### Input records

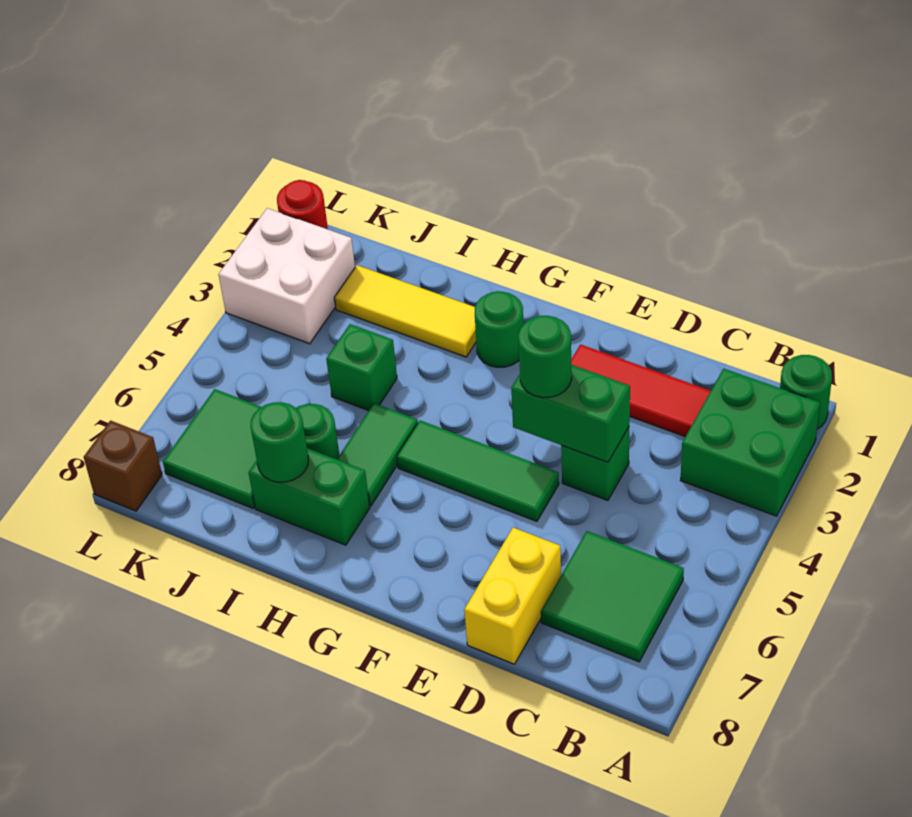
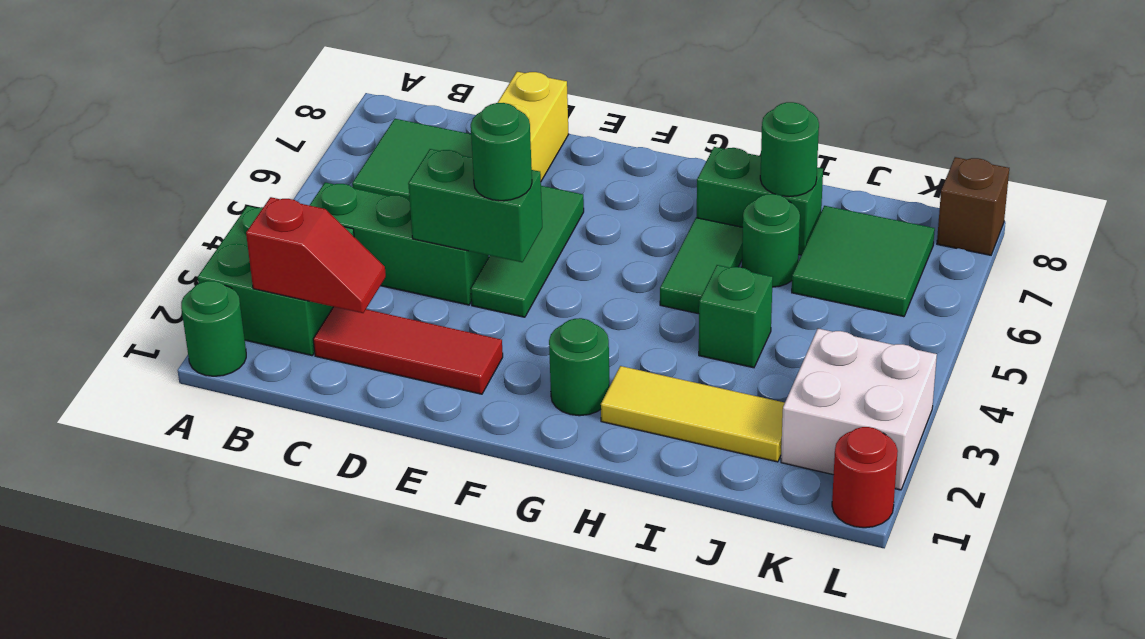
none -> red slope B2:C2 level 2 top B
green brick D4 level 1 -> green brick B4:D4 level 1
green tile E5:G5 level 1 -> green tile E4:E6 level 1

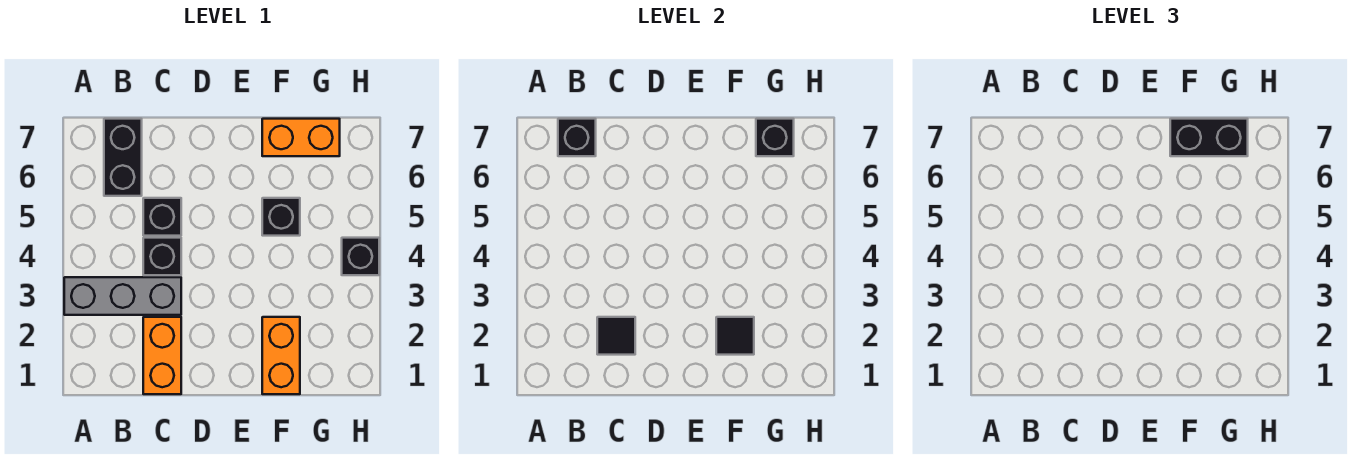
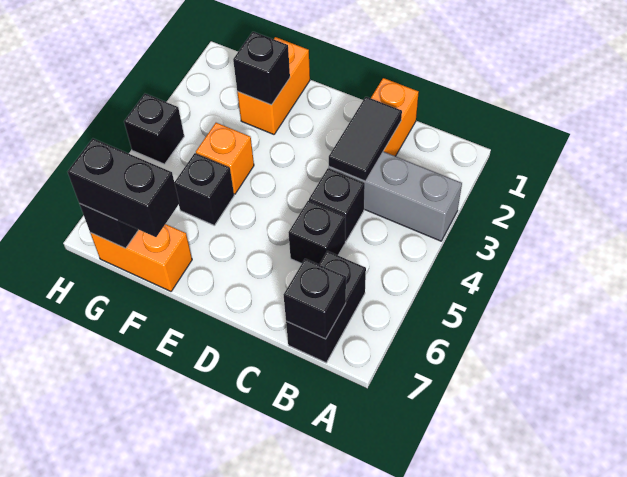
black tile C2 level 2 -> black tile C2:C3 level 2
black tile F2 level 2 -> black brick F2 level 2
none -> orange brick F4 level 1

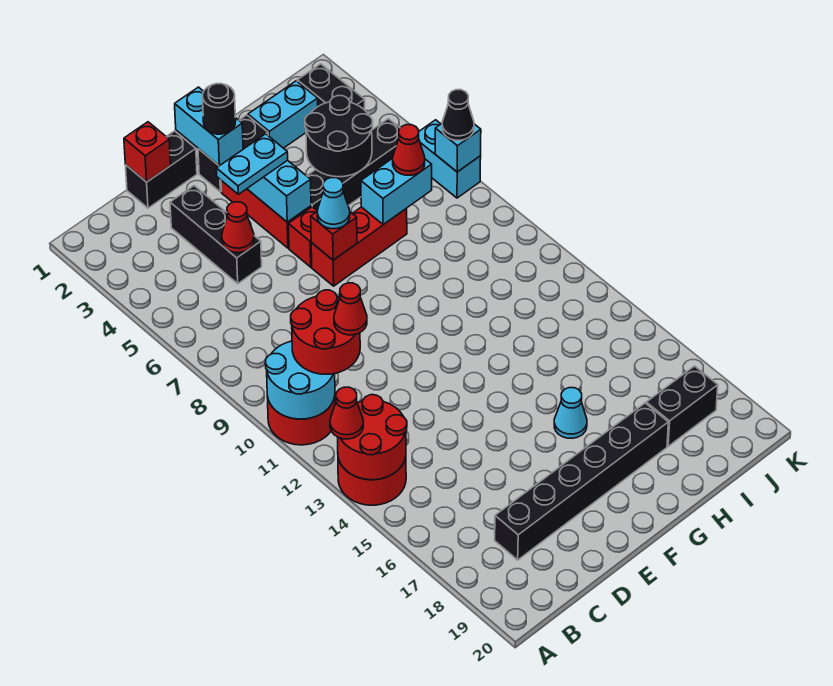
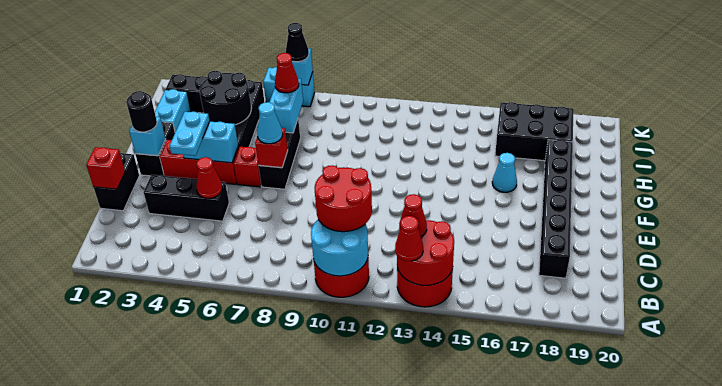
red cone C11 level 4 -> red cone B13 level 3
cyan brick F1:F2 level 2 -> cyan brick F2 level 2
red brick F7:H7 level 1 -> black brick F7:H7 level 1
black brick I18:J18 level 1 -> black brick I16:J18 level 1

### Assigned task
Match on "none" and report each line of the data above that has it.

### Response area
none -> red slope B2:C2 level 2 top B
none -> orange brick F4 level 1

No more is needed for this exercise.